Exercise details
Print again, word for word, all of the records below, and leave the pictures out.

Task material
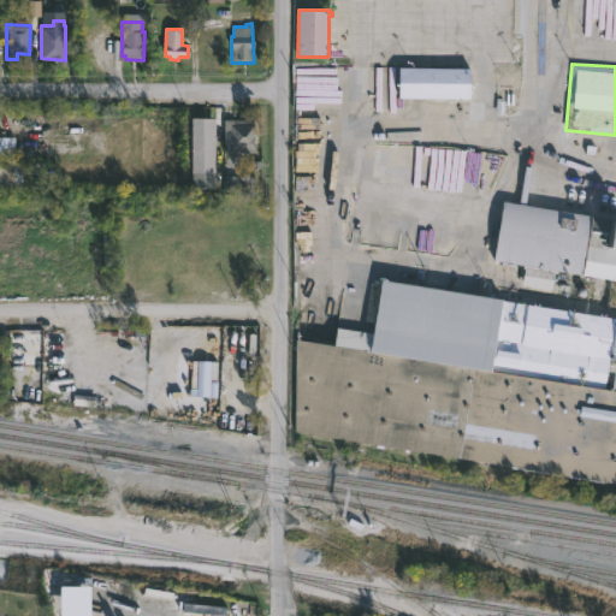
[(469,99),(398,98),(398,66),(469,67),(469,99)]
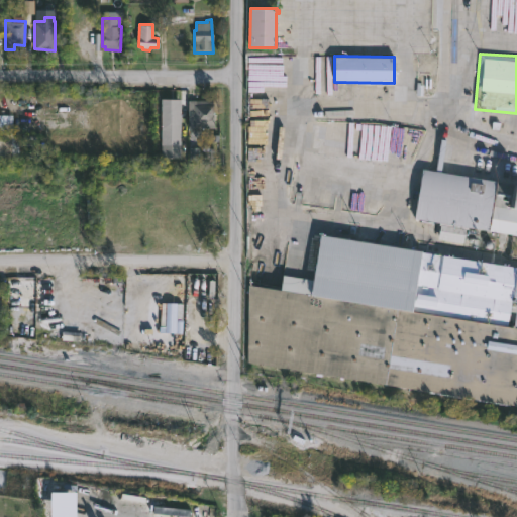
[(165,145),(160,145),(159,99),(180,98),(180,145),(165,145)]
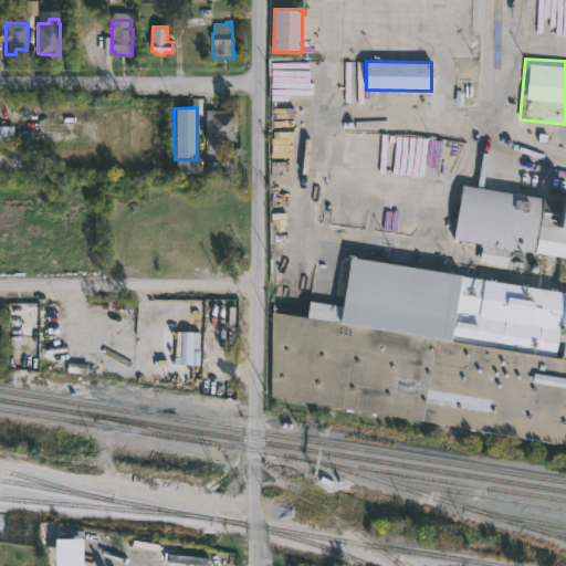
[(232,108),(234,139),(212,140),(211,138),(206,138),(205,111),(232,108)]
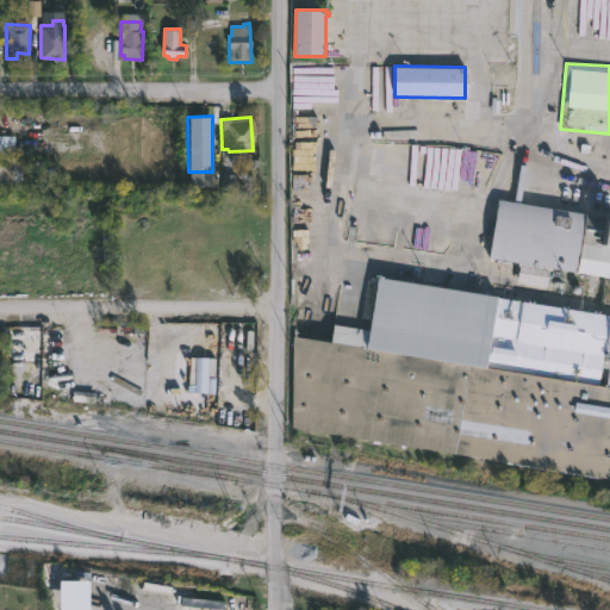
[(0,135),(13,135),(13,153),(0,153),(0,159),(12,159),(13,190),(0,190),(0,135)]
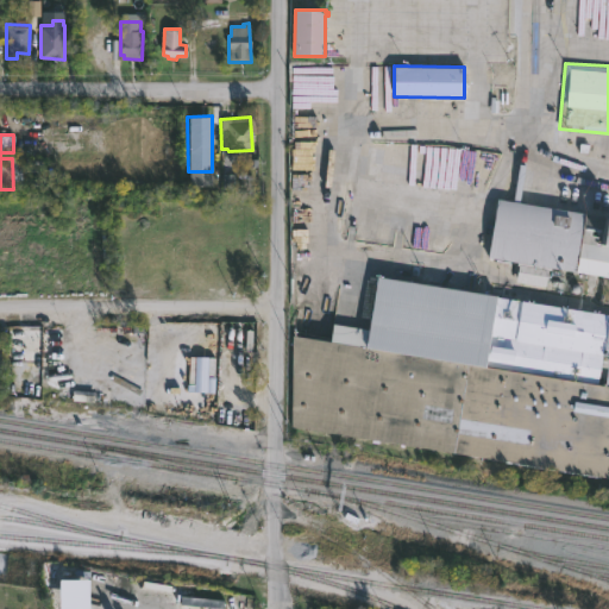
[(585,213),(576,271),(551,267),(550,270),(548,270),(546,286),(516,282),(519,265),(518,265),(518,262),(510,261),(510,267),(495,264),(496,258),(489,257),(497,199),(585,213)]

Expected output
[(469,99),(398,98),(398,66),(469,67),(469,99)]
[(165,145),(160,145),(159,99),(180,98),(180,145),(165,145)]
[(232,108),(234,139),(212,140),(211,138),(206,138),(205,111),(232,108)]
[(0,135),(13,135),(13,153),(0,153),(0,159),(12,159),(13,190),(0,190),(0,135)]
[(585,213),(576,271),(551,267),(550,270),(548,270),(546,286),(516,282),(519,265),(518,265),(518,262),(510,261),(510,267),(495,264),(496,258),(489,257),(497,199),(585,213)]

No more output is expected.